[RECORDS FOR THIS TASK]

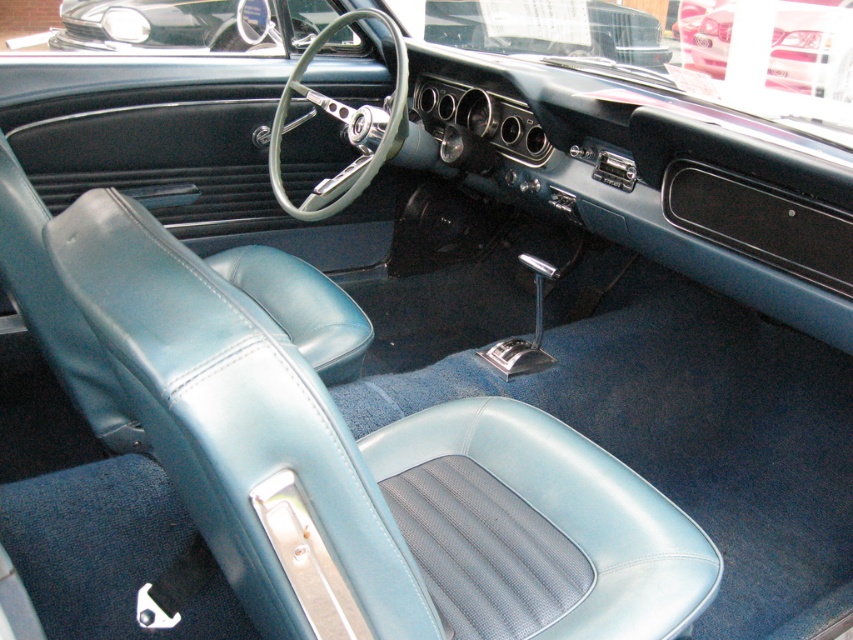
You are sitting in the vintage car and want to adjust the shiny chrome steering wheel at upper center. Based on its position, can you estimate if it is centered in the car or shifted to one side?

The shiny chrome steering wheel at upper center is located at point coordinates that are closer to the left side of the car, so it is slightly shifted to the left rather than being perfectly centered.

You are sitting in the driver seat of the vintage car and notice a point marked at coordinates (x=548, y=28). What object in the car corresponds to this point?

The shiny chrome steering wheel at upper center is represented by point (x=548, y=28).

You are sitting in the driver seat of the vintage car and looking forward. Which object is positioned lower between the shiny chrome steering wheel at upper center and the metallic silver car at upper center?

The shiny chrome steering wheel at upper center is positioned lower than the metallic silver car at upper center.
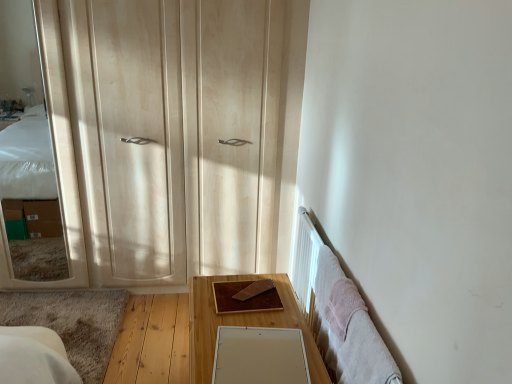
Question: Does white matte mirror at lower center, marked as the 2th mirror in a left-to-right arrangement, have a smaller size compared to light wood dresser at left?

Choices:
 (A) yes
 (B) no

Answer: (A)

Question: Is white matte mirror at lower center, the first mirror when ordered from front to back, further to camera compared to light wood dresser at left?

Choices:
 (A) yes
 (B) no

Answer: (B)

Question: Is white matte mirror at lower center, the first mirror from the right, at the left side of light wood dresser at left?

Choices:
 (A) no
 (B) yes

Answer: (A)

Question: From a real-world perspective, is white matte mirror at lower center, which appears as the second mirror when viewed from the top, below light wood dresser at left?

Choices:
 (A) no
 (B) yes

Answer: (B)

Question: Could you tell me if white matte mirror at lower center, marked as the 2th mirror in a left-to-right arrangement, is facing light wood dresser at left?

Choices:
 (A) no
 (B) yes

Answer: (A)

Question: From a real-world perspective, is white matte mirror at lower center, the first mirror from the right, on light wood dresser at left?

Choices:
 (A) yes
 (B) no

Answer: (B)

Question: Is brown wooden table at center to the left of matte wooden mirror at left, the second mirror ordered from the bottom, from the viewer's perspective?

Choices:
 (A) yes
 (B) no

Answer: (B)

Question: Is brown wooden table at center closer to camera compared to matte wooden mirror at left, the second mirror ordered from the bottom?

Choices:
 (A) yes
 (B) no

Answer: (A)

Question: Considering the relative sizes of brown wooden table at center and matte wooden mirror at left, the second mirror ordered from the bottom, in the image provided, is brown wooden table at center wider than matte wooden mirror at left, the second mirror ordered from the bottom,?

Choices:
 (A) no
 (B) yes

Answer: (B)

Question: Considering the relative sizes of brown wooden table at center and matte wooden mirror at left, the 2th mirror viewed from the right, in the image provided, is brown wooden table at center thinner than matte wooden mirror at left, the 2th mirror viewed from the right,?

Choices:
 (A) yes
 (B) no

Answer: (B)

Question: Could you tell me if brown wooden table at center is facing matte wooden mirror at left, the 2th mirror viewed from the right?

Choices:
 (A) yes
 (B) no

Answer: (B)

Question: From the image's perspective, would you say brown wooden table at center is shown under matte wooden mirror at left, the second mirror ordered from the bottom?

Choices:
 (A) no
 (B) yes

Answer: (B)

Question: Can you confirm if brown wooden table at center is thinner than light wood dresser at left?

Choices:
 (A) no
 (B) yes

Answer: (A)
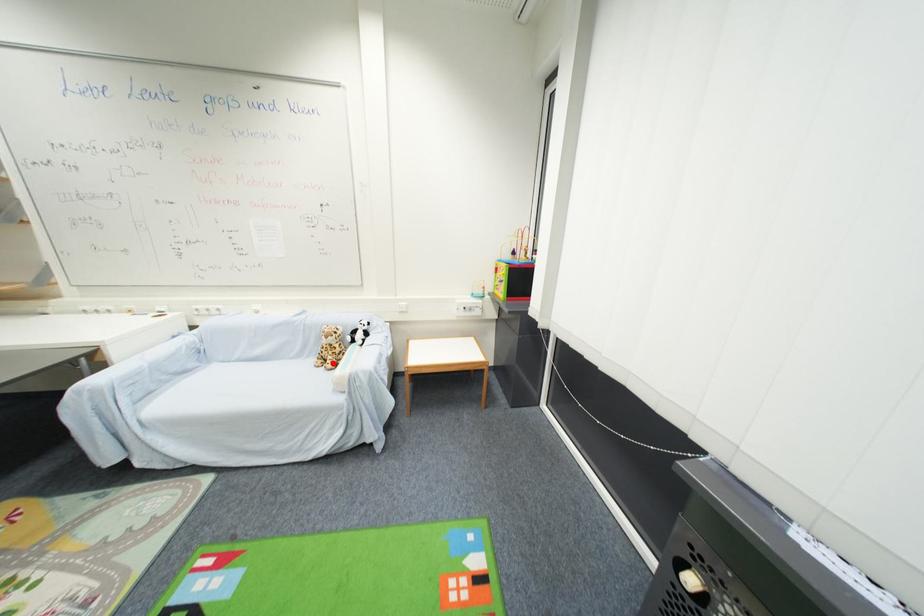
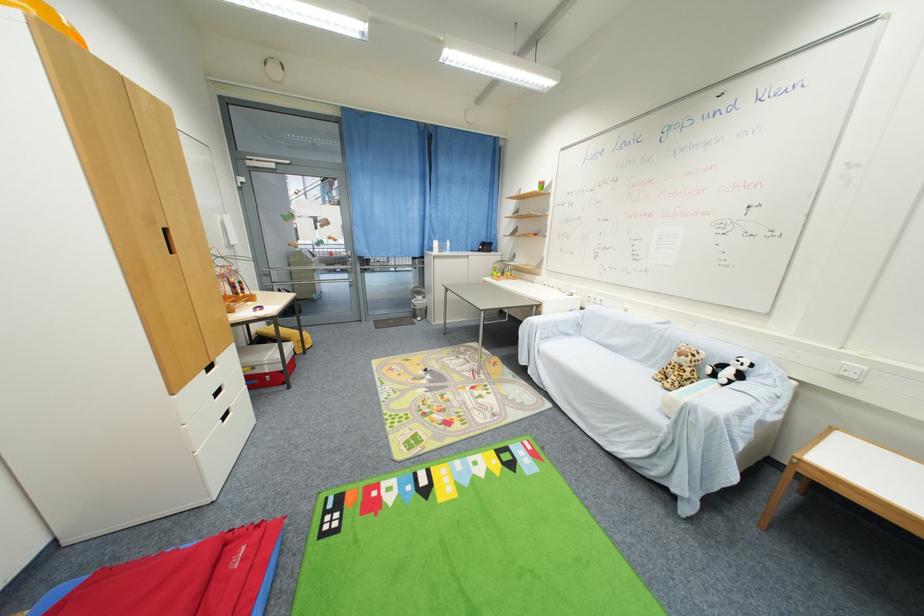
Find the pixel in the second image that matches the highlighted location in the first image.

(675, 382)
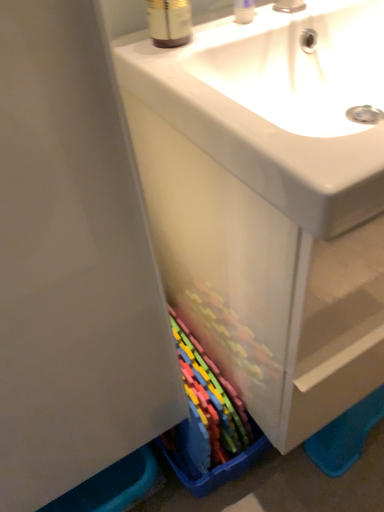
Question: Which is correct: brown plastic bottle at upper center is inside matte plastic cabinet at center, or outside of it?

Choices:
 (A) inside
 (B) outside

Answer: (B)

Question: From the image's perspective, is brown plastic bottle at upper center above or below matte plastic cabinet at center?

Choices:
 (A) above
 (B) below

Answer: (A)

Question: Estimate the real-world distances between objects in this image. Which object is farther from the matte plastic cabinet at center?

Choices:
 (A) clear plastic container at upper center
 (B) brown plastic bottle at upper center

Answer: (A)

Question: Which of these objects is positioned farthest from the matte plastic cabinet at center?

Choices:
 (A) clear plastic container at upper center
 (B) brown plastic bottle at upper center

Answer: (A)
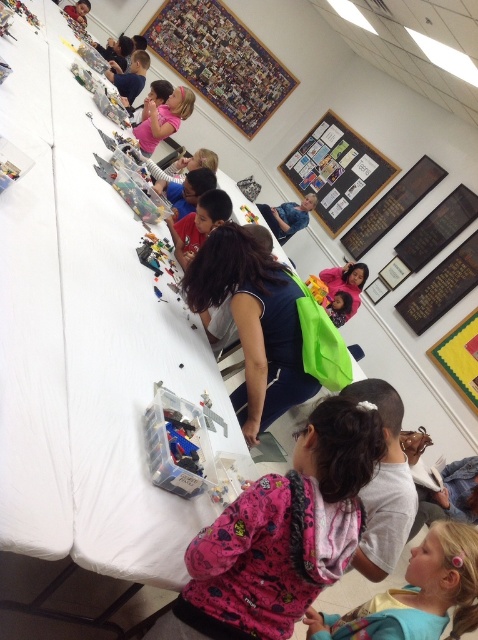
Question: Which of the following is the farthest from the observer?

Choices:
 (A) (315, 412)
 (B) (307, 221)
 (C) (440, 596)
 (D) (348, 252)

Answer: (B)

Question: Is wooden puzzle at upper center bigger than black matte board at upper center?

Choices:
 (A) yes
 (B) no

Answer: (A)

Question: Is pink fabric at lower right further to camera compared to pink fabric backpack at center?

Choices:
 (A) no
 (B) yes

Answer: (A)

Question: Which of these objects is positioned farthest from the wooden puzzle at upper center?

Choices:
 (A) pink fabric shirt at upper center
 (B) pink fleece jacket at lower center

Answer: (B)

Question: Which object is closer to the camera taking this photo?

Choices:
 (A) dark blue fabric at center
 (B) wooden noticeboard at upper center

Answer: (A)

Question: Does dark blue fabric at center have a lesser width compared to pink fabric shirt at upper center?

Choices:
 (A) no
 (B) yes

Answer: (A)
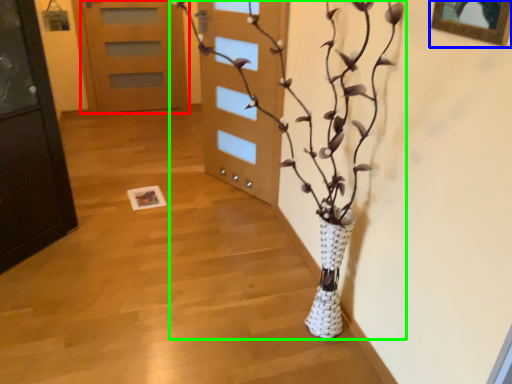
Question: Estimate the real-world distances between objects in this image. Which object is closer to door (highlighted by a red box), picture frame (highlighted by a blue box) or houseplant (highlighted by a green box)?

Choices:
 (A) picture frame
 (B) houseplant

Answer: (B)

[WHAT IS EXPECTED]
Begin at the line of the listing that has "Question: From the image's perspective, is" and stop after the listing's last line. Rewrite that span, substituting "gray plastic cabinet" for "matte plastic cabinet" and leaving everything else unchanged, and omit the picture lines from your output.

[EXERCISE RESPONSE]
Question: From the image's perspective, is brown plastic bottle at upper center above or below gray plastic cabinet at center?

Choices:
 (A) above
 (B) below

Answer: (A)

Question: Estimate the real-world distances between objects in this image. Which object is farther from the gray plastic cabinet at center?

Choices:
 (A) clear plastic container at upper center
 (B) brown plastic bottle at upper center

Answer: (A)

Question: Which of these objects is positioned farthest from the gray plastic cabinet at center?

Choices:
 (A) clear plastic container at upper center
 (B) brown plastic bottle at upper center

Answer: (A)
Question: Which of the following is the farthest from the observer?

Choices:
 (A) (315, 412)
 (B) (307, 221)
 (C) (440, 596)
 (D) (348, 252)

Answer: (B)

Question: Is wooden puzzle at upper center bigger than black matte board at upper center?

Choices:
 (A) yes
 (B) no

Answer: (A)

Question: Is pink fabric at lower right further to camera compared to pink fabric backpack at center?

Choices:
 (A) no
 (B) yes

Answer: (A)

Question: Which of these objects is positioned farthest from the wooden puzzle at upper center?

Choices:
 (A) pink fabric shirt at upper center
 (B) pink fleece jacket at lower center

Answer: (B)

Question: Which object is closer to the camera taking this photo?

Choices:
 (A) dark blue fabric at center
 (B) wooden noticeboard at upper center

Answer: (A)

Question: Does dark blue fabric at center have a lesser width compared to pink fabric shirt at upper center?

Choices:
 (A) no
 (B) yes

Answer: (A)
Question: Estimate the real-world distances between objects in this image. Which object is closer to door (highlighted by a red box), picture frame (highlighted by a blue box) or houseplant (highlighted by a green box)?

Choices:
 (A) picture frame
 (B) houseplant

Answer: (B)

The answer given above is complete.